- _WHAT TO WORK ON_
Please copy the records below word for word, leaving out the pictures.

- _EXERCISE DATA_
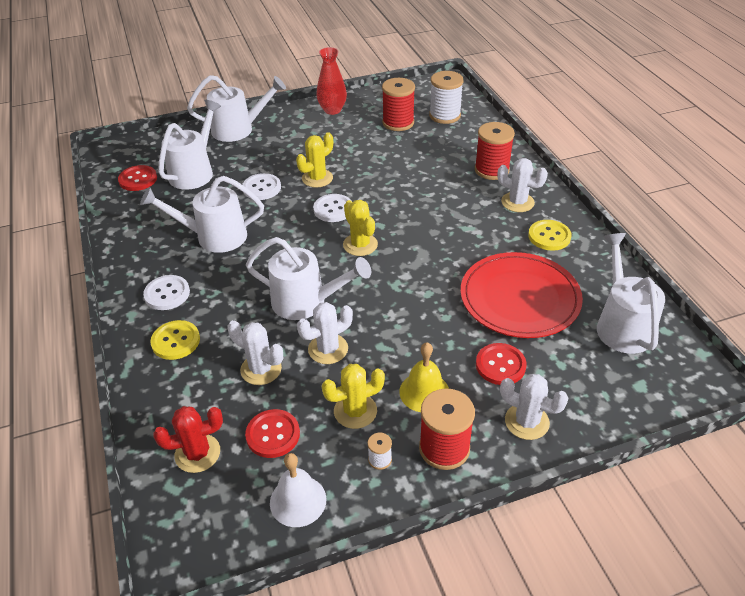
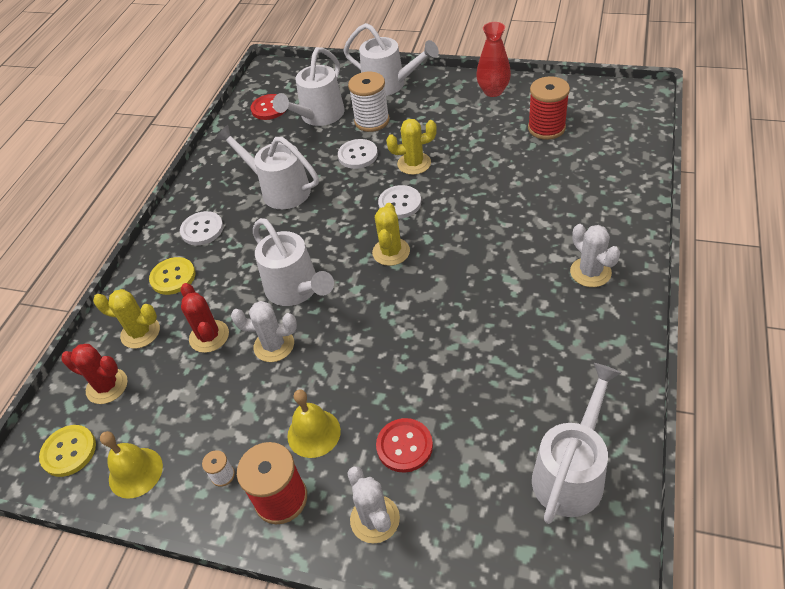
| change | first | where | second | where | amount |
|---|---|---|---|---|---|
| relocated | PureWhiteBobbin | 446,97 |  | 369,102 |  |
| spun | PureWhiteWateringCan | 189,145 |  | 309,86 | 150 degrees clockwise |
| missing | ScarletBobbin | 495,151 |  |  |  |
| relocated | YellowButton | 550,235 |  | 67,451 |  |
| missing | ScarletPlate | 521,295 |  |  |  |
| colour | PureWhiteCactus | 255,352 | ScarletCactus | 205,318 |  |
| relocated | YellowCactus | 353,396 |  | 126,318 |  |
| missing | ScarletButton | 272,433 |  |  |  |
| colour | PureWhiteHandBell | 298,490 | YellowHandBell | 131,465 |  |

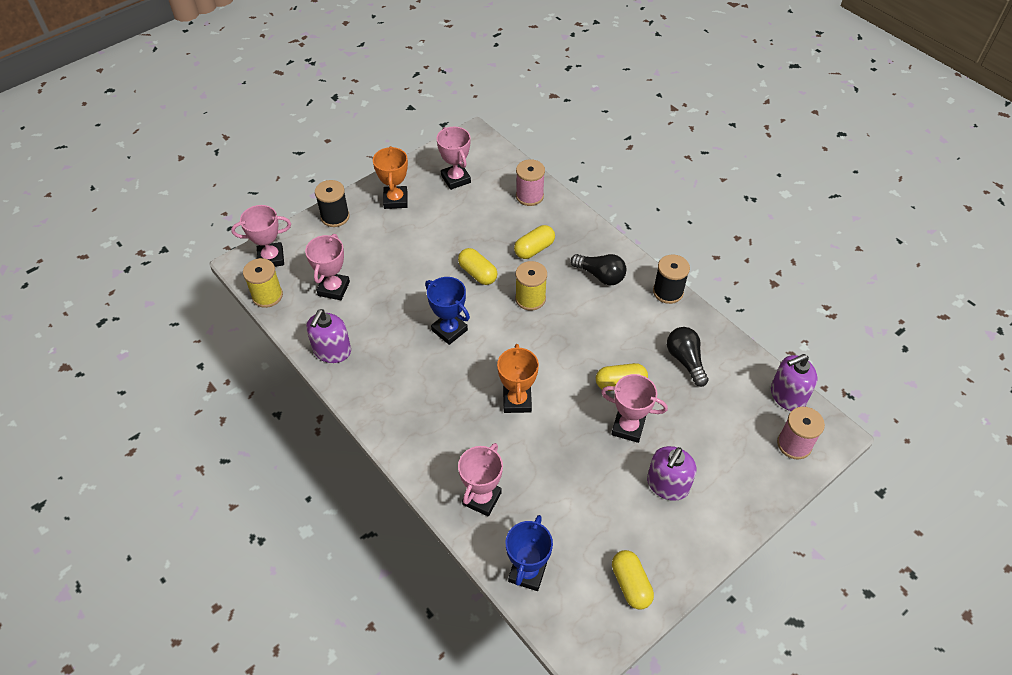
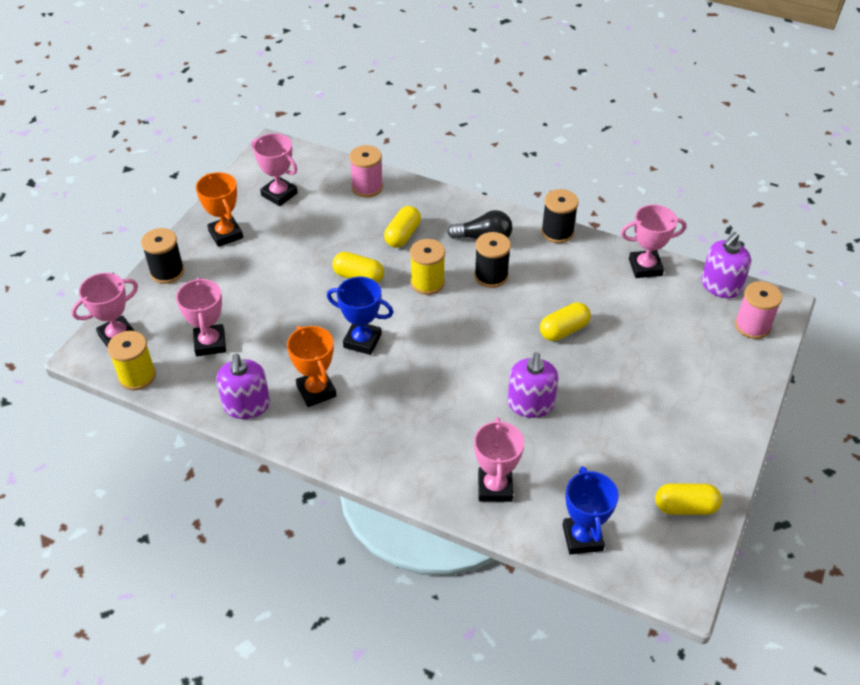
| change | first | where | second | where | amount |
|---|---|---|---|---|---|
| missing | JetBlackLightBulb | 687,357 |  |  |  |
| relocated | BrightOrangeAwardCup | 518,378 |  | 311,366 |  |
| relocated | RosePinkAwardCup | 634,408 |  | 653,241 |  |
| relocated | RoyalPurplePumpBottle | 672,473 |  | 533,385 |  |
| spun | YellowCapsule | 633,579 |  | 688,499 | 45 degrees counterclockwise |
| appeared |  |  | JetBlackBobbin | 492,260 |  |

- _WRITTEN RESPONSE_
| change | first | where | second | where | amount |
|---|---|---|---|---|---|
| relocated | PureWhiteBobbin | 446,97 |  | 369,102 |  |
| spun | PureWhiteWateringCan | 189,145 |  | 309,86 | 150 degrees clockwise |
| missing | ScarletBobbin | 495,151 |  |  |  |
| relocated | YellowButton | 550,235 |  | 67,451 |  |
| missing | ScarletPlate | 521,295 |  |  |  |
| colour | PureWhiteCactus | 255,352 | ScarletCactus | 205,318 |  |
| relocated | YellowCactus | 353,396 |  | 126,318 |  |
| missing | ScarletButton | 272,433 |  |  |  |
| colour | PureWhiteHandBell | 298,490 | YellowHandBell | 131,465 |  |

| change | first | where | second | where | amount |
|---|---|---|---|---|---|
| missing | JetBlackLightBulb | 687,357 |  |  |  |
| relocated | BrightOrangeAwardCup | 518,378 |  | 311,366 |  |
| relocated | RosePinkAwardCup | 634,408 |  | 653,241 |  |
| relocated | RoyalPurplePumpBottle | 672,473 |  | 533,385 |  |
| spun | YellowCapsule | 633,579 |  | 688,499 | 45 degrees counterclockwise |
| appeared |  |  | JetBlackBobbin | 492,260 |  |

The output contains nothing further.